**TASK DIRECTIONS:**
Count how many of the lines below contain the string "instrumentName", treating uppercase and lowercase as different, and reply with the number alone.

--- DATA PROVIDED ---

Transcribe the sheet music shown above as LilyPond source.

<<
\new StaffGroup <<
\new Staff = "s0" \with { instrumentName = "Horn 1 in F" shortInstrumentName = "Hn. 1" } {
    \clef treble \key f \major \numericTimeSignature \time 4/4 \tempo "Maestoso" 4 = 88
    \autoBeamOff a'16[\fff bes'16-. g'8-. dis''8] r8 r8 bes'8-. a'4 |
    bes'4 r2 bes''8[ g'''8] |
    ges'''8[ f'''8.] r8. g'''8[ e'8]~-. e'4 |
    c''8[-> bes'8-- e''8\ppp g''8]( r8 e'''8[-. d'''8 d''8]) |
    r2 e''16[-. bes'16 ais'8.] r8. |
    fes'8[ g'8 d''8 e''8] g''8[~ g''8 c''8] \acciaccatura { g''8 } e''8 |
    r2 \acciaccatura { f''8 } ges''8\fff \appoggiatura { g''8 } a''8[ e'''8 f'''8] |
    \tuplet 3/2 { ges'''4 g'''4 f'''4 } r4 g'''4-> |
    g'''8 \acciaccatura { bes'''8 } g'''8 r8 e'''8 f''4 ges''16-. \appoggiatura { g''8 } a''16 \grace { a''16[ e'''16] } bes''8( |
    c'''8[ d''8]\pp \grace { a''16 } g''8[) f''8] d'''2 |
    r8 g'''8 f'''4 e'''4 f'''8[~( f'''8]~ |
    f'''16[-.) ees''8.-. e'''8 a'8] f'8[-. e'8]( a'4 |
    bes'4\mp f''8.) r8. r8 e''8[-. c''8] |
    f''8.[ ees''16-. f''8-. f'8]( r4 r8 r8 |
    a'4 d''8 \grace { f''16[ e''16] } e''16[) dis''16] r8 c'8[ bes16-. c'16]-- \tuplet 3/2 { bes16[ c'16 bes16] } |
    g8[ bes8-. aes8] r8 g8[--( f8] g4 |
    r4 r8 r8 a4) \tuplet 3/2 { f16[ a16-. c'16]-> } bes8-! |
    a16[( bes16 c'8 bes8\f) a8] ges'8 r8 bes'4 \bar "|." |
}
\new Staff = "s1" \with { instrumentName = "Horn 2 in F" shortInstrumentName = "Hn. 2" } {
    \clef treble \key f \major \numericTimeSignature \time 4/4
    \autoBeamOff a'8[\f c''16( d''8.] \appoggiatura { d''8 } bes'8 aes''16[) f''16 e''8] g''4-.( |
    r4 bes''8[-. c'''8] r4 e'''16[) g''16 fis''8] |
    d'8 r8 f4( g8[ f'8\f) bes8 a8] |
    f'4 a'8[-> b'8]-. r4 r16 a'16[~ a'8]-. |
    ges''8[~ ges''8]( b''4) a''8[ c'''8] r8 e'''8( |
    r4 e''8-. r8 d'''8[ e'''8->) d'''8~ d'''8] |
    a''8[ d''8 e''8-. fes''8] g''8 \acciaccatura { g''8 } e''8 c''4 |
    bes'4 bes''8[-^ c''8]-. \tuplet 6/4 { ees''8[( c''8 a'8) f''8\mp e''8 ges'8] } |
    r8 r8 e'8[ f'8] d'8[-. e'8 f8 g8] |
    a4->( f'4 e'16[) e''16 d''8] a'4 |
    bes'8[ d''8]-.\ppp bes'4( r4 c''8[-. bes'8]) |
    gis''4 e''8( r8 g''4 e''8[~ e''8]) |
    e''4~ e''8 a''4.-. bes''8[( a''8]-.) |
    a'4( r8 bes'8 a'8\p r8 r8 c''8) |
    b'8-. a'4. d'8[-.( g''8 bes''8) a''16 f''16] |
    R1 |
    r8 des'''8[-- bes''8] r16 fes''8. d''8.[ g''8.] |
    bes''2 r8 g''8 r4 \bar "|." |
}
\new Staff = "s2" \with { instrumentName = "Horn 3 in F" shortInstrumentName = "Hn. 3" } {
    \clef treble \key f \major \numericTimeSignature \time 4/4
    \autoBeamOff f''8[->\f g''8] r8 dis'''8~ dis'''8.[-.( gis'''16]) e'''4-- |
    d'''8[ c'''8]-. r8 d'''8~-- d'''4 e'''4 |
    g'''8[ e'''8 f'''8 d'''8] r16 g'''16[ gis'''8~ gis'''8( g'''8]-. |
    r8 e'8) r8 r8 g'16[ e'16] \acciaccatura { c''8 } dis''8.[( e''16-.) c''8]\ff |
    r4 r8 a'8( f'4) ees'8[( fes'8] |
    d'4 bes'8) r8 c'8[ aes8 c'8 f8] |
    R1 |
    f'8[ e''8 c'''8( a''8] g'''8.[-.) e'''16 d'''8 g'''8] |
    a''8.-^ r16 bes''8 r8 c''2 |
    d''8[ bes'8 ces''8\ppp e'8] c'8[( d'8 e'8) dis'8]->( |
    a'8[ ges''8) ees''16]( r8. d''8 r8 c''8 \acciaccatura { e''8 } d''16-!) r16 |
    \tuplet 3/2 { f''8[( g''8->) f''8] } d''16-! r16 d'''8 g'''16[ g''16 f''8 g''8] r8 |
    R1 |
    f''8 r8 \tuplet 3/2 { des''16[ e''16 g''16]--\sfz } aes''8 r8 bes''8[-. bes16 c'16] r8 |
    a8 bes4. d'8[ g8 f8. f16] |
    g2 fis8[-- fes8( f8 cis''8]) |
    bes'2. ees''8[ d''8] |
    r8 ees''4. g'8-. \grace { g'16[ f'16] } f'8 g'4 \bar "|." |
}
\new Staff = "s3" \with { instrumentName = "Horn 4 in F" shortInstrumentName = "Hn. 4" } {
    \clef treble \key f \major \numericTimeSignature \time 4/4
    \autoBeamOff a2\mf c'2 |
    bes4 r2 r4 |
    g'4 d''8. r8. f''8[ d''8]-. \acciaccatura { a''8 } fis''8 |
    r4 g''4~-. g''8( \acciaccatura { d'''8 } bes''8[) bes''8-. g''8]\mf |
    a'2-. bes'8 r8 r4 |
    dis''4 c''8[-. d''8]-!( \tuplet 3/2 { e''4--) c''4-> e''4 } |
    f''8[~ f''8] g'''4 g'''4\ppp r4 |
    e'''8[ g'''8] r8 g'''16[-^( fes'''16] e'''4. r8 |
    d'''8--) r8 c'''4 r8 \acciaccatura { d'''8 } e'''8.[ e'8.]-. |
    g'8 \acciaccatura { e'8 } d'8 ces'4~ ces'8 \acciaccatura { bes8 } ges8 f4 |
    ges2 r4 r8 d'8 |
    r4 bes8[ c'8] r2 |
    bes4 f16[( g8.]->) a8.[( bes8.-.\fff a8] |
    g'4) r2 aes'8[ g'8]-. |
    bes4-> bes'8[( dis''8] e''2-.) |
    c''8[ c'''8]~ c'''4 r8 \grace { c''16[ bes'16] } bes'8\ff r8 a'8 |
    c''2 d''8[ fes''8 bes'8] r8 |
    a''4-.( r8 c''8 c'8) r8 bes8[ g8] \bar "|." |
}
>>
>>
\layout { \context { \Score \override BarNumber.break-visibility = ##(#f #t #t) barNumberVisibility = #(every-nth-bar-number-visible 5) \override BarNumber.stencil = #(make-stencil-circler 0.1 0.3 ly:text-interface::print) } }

---

**ANSWER BELOW:**
4